## How to complete this task:
Which of the lines in the data mention the string "none"? List them all.

## Data:
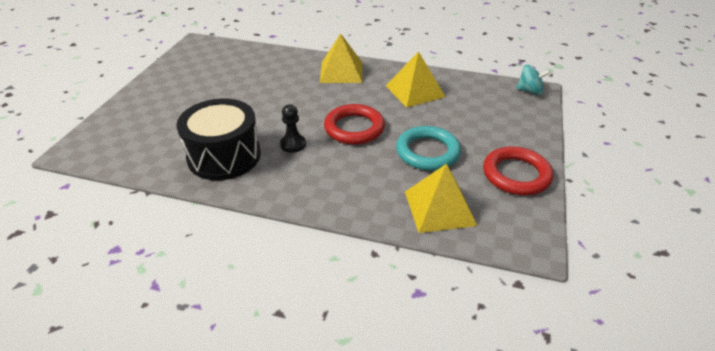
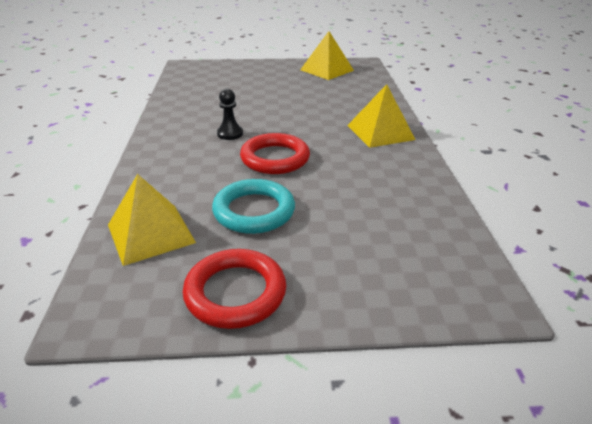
camera: 70 degrees right, 5 degrees down
(224, 156) = (199, 110): black drum -> none
(415, 91) = (382, 183): yellow pyramid -> yellow pyramid (327, 70)
(530, 91) = (483, 292): turquoise spinning top -> none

## Exercise result:
(224, 156) = (199, 110): black drum -> none
(530, 91) = (483, 292): turquoise spinning top -> none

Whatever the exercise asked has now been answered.